EXERCISE. Below is a listing from which only part is wanted; return exactly the lines from the one with "ser (biały) [553,241]" up to and including the one with "truskawka (czerwony) [647,128] -> none".
▼
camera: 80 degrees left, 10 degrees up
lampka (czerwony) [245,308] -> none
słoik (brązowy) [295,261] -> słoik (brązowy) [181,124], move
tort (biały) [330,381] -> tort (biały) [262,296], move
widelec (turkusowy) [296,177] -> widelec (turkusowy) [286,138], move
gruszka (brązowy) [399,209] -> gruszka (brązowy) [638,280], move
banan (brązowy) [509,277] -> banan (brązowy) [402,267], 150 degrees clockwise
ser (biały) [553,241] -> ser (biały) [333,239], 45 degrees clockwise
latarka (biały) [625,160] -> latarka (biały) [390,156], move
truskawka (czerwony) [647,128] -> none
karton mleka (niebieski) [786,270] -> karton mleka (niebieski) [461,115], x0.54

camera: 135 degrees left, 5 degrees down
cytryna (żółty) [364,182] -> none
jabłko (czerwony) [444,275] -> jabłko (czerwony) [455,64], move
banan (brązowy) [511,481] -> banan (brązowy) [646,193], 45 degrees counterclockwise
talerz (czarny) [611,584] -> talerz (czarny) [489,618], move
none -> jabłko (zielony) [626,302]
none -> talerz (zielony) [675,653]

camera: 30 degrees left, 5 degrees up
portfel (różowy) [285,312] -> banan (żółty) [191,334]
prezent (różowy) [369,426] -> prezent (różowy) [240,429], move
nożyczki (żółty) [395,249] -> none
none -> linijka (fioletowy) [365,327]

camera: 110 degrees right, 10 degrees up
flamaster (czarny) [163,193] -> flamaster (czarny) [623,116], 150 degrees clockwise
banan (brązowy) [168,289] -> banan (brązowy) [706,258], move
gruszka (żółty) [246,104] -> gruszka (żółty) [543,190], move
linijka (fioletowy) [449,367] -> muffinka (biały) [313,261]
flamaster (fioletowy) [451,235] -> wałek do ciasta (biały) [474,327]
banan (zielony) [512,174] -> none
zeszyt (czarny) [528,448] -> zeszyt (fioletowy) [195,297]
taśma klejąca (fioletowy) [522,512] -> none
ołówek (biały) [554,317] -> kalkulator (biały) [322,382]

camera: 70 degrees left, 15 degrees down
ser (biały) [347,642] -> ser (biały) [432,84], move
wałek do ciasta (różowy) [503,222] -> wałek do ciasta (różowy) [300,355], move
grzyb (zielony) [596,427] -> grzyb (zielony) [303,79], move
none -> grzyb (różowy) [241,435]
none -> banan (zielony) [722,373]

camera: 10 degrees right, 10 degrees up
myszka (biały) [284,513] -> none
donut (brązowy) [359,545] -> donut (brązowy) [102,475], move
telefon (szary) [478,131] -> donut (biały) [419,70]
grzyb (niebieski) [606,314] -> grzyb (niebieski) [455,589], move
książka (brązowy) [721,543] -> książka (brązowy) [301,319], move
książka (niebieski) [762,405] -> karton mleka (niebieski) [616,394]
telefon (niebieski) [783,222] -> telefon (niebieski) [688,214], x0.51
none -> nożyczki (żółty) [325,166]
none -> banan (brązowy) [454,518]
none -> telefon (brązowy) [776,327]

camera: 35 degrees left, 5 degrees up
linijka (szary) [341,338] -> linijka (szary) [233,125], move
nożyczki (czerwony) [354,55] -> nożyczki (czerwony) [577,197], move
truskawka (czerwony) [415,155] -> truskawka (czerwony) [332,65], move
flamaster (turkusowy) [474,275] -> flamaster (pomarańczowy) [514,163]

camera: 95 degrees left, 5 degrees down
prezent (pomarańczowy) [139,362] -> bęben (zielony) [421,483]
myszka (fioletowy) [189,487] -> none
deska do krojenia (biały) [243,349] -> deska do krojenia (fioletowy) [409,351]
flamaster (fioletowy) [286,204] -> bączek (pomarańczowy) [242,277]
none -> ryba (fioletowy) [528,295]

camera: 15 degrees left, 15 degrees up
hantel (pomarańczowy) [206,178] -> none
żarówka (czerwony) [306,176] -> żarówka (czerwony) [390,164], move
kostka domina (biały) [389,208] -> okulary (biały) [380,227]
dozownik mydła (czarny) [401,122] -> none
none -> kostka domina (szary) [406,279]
▲
ANSWER TO THE PROBLEM.
ser (biały) [553,241] -> ser (biały) [333,239], 45 degrees clockwise
latarka (biały) [625,160] -> latarka (biały) [390,156], move
truskawka (czerwony) [647,128] -> none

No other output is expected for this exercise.